What you are asked to do:
In the listing below, the lines starting at the line with "C13: none -> 3.3nF (AOUT, GND)" and ending at the line with "R11: 1.2k (LED, VMID) -> 1.2k (AMP, LED)" are to be output verbatim. Images stay out of the copy.

Supplied data:
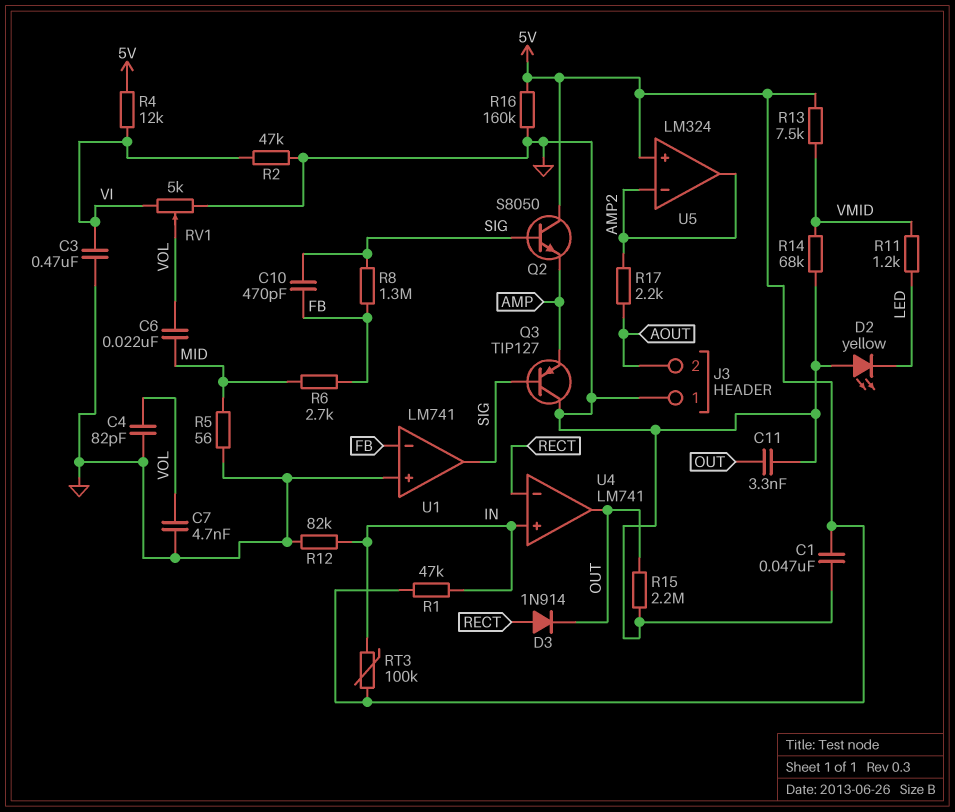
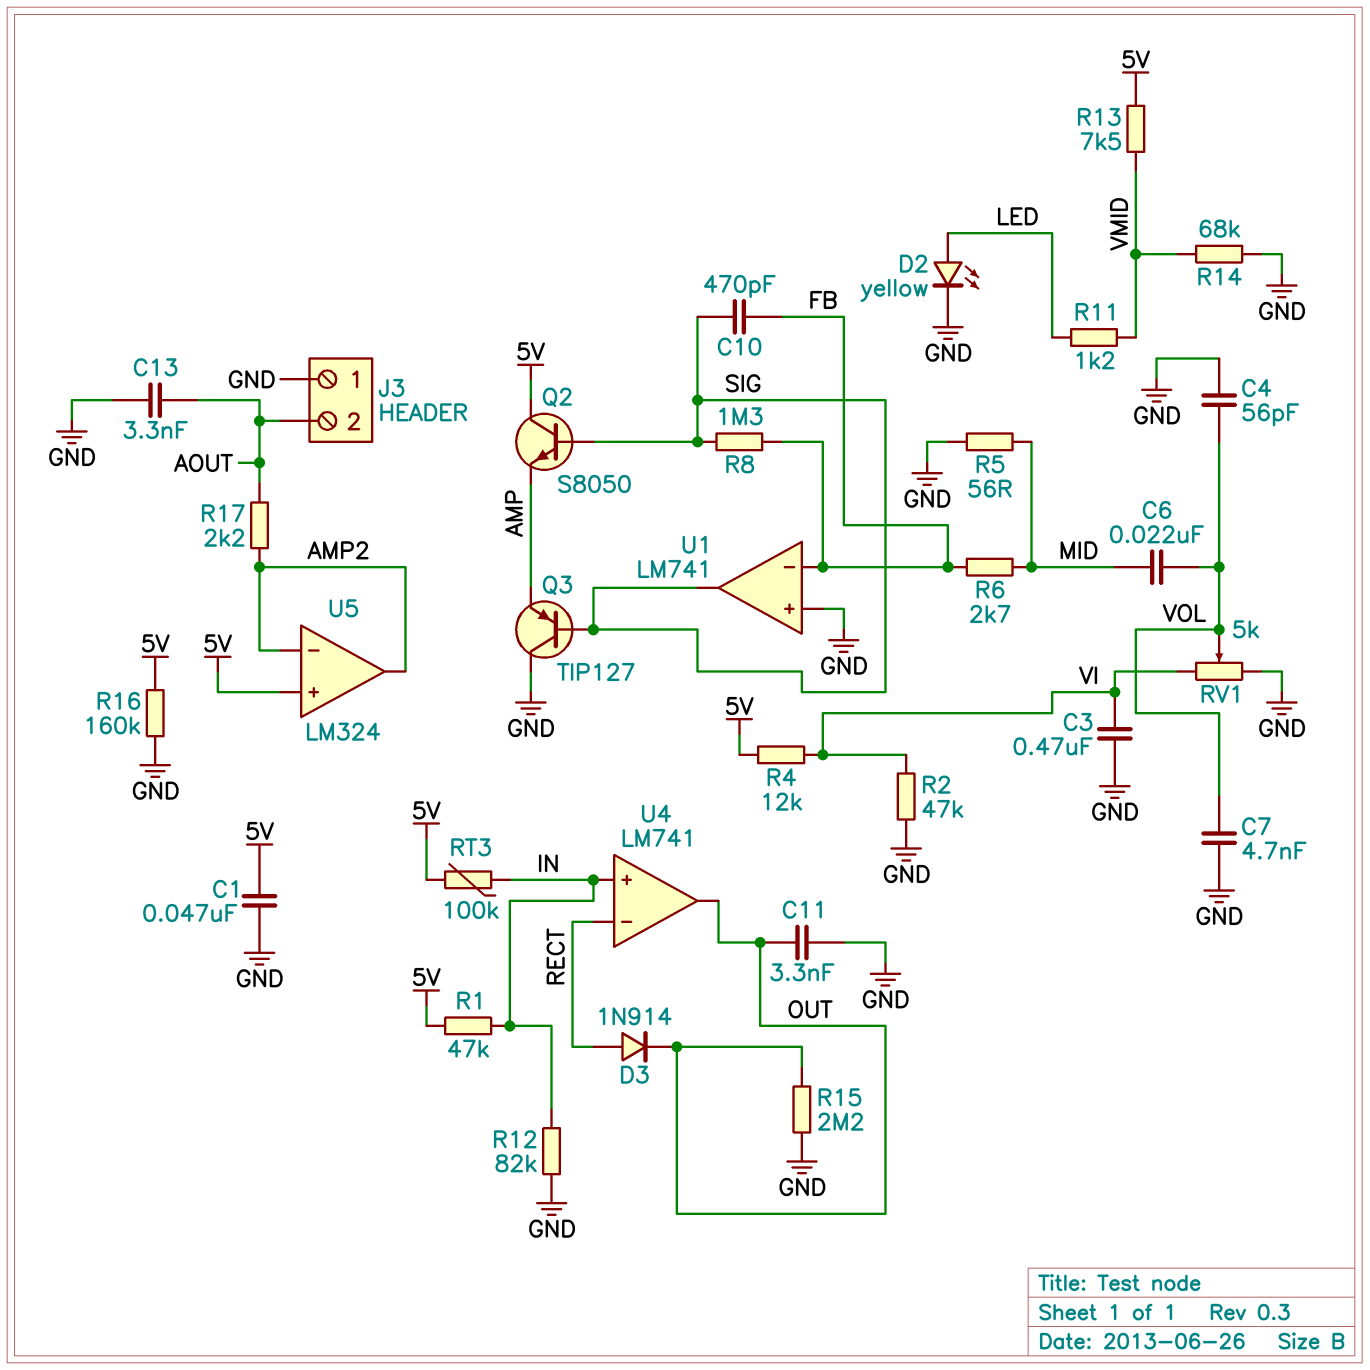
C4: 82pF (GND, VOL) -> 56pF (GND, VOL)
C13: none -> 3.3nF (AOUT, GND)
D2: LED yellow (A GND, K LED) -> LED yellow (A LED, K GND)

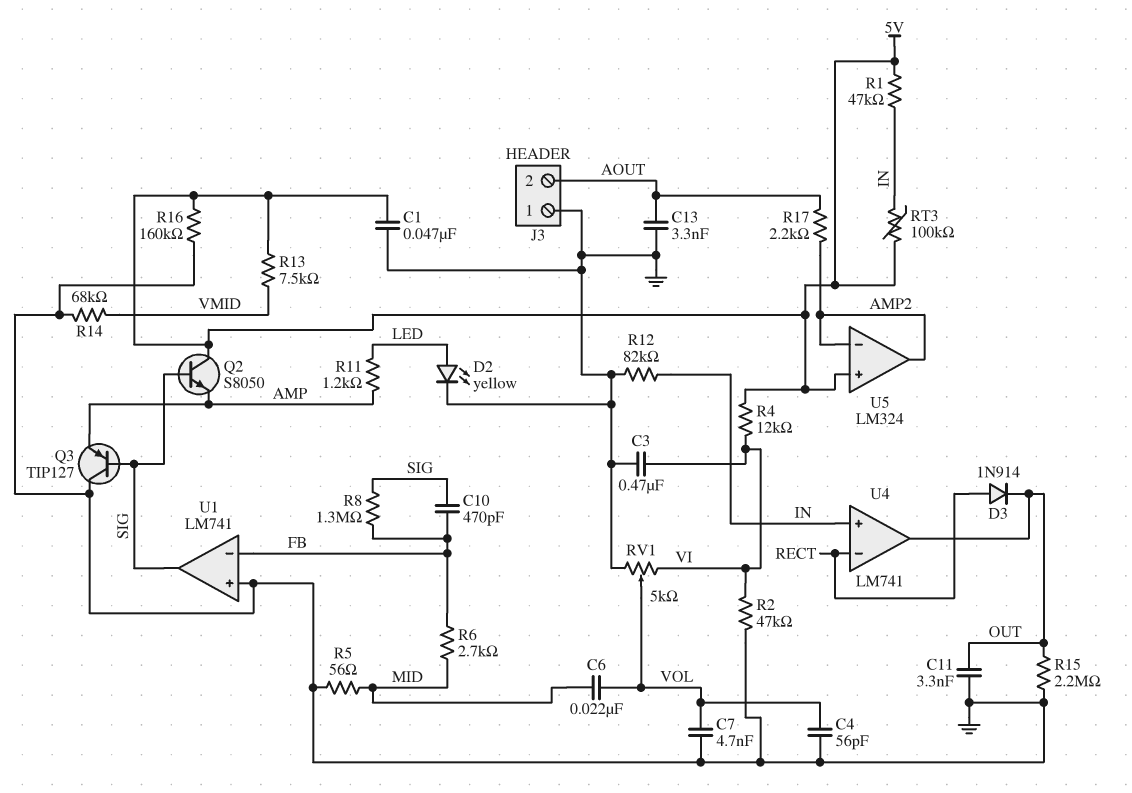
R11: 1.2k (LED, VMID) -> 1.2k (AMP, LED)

---

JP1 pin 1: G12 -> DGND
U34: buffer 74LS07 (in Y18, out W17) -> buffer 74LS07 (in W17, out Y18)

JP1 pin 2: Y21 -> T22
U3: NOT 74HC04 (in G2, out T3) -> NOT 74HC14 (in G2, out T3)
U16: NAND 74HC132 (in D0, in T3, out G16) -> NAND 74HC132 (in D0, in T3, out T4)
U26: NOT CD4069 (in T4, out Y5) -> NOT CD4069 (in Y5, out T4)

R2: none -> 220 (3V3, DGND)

Answer box:
C13: none -> 3.3nF (AOUT, GND)
D2: LED yellow (A GND, K LED) -> LED yellow (A LED, K GND)

R11: 1.2k (LED, VMID) -> 1.2k (AMP, LED)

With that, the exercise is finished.